WORK TASK: Could you transcribe exactly the lines from the one containing "yellow cheese: 4 -> 0" through the last line of the records below, leaving out the pictures?

======== TASK INPUT ========

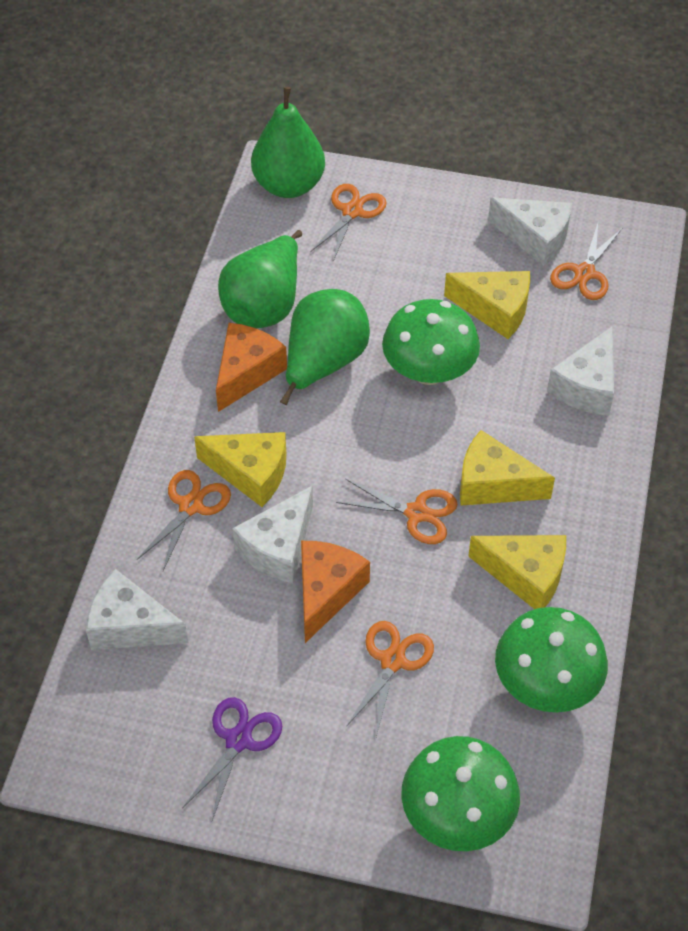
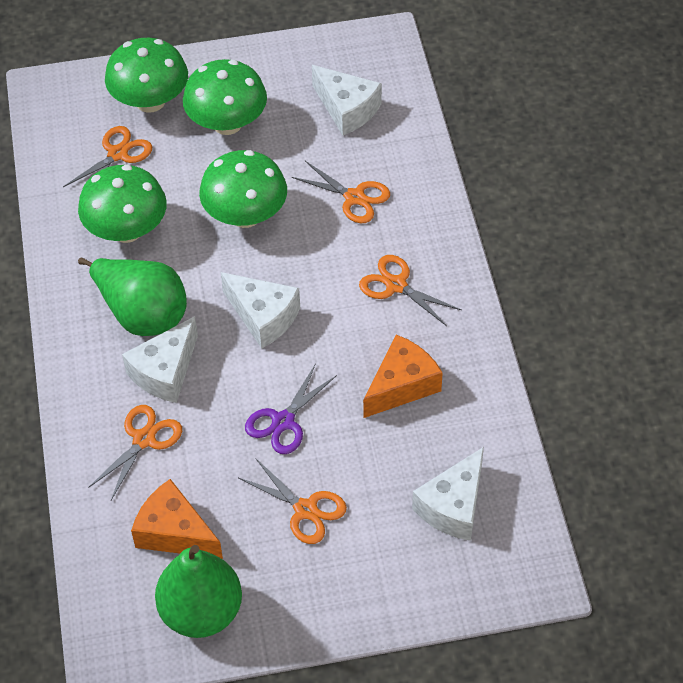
green mushroom: 3 -> 4
green pear: 3 -> 2
yellow cheese: 4 -> 0

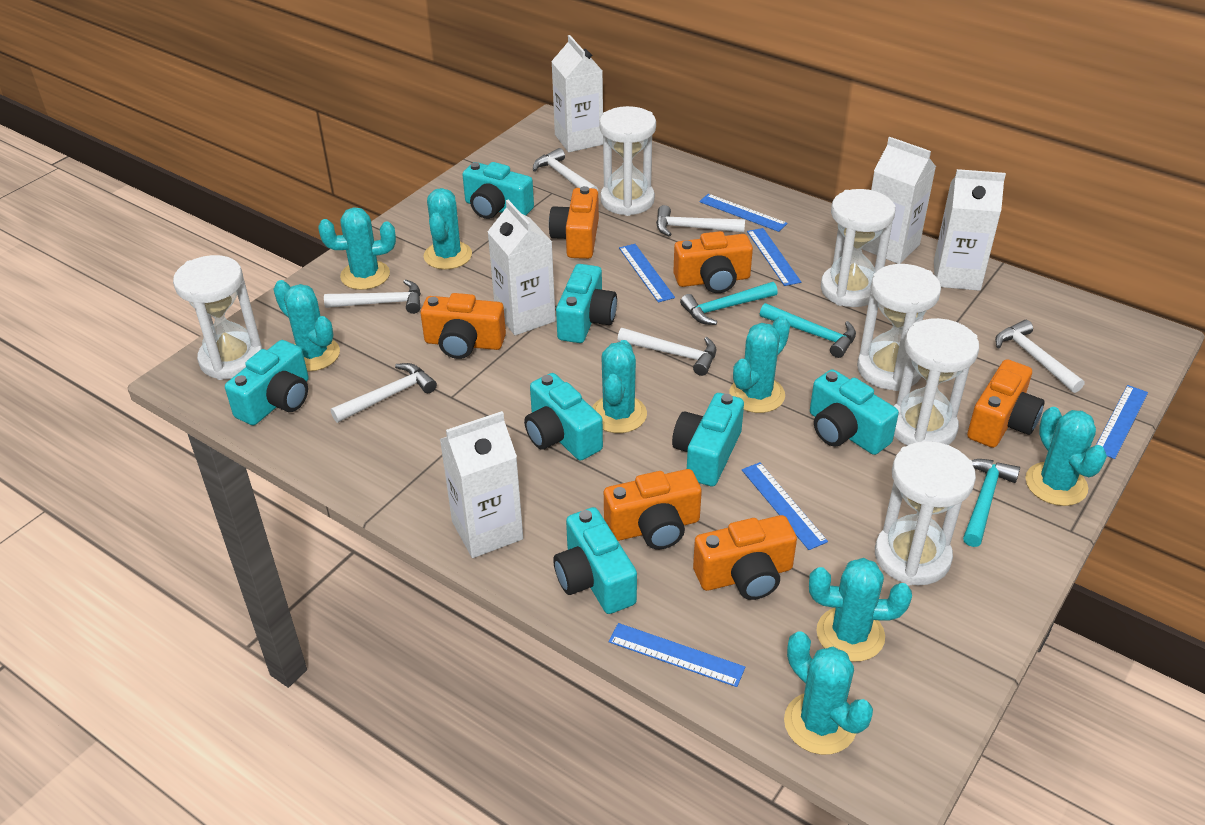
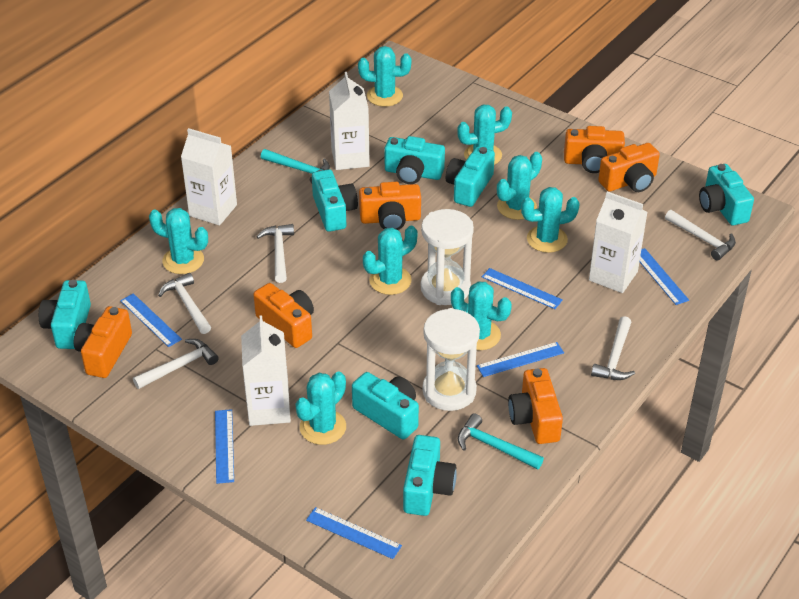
turquoise hammer: 3 -> 2
white carton: 5 -> 4
white hammer: 6 -> 5
white hourglass: 6 -> 2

========

RESPONSE BOX:
yellow cheese: 4 -> 0

turquoise hammer: 3 -> 2
white carton: 5 -> 4
white hammer: 6 -> 5
white hourglass: 6 -> 2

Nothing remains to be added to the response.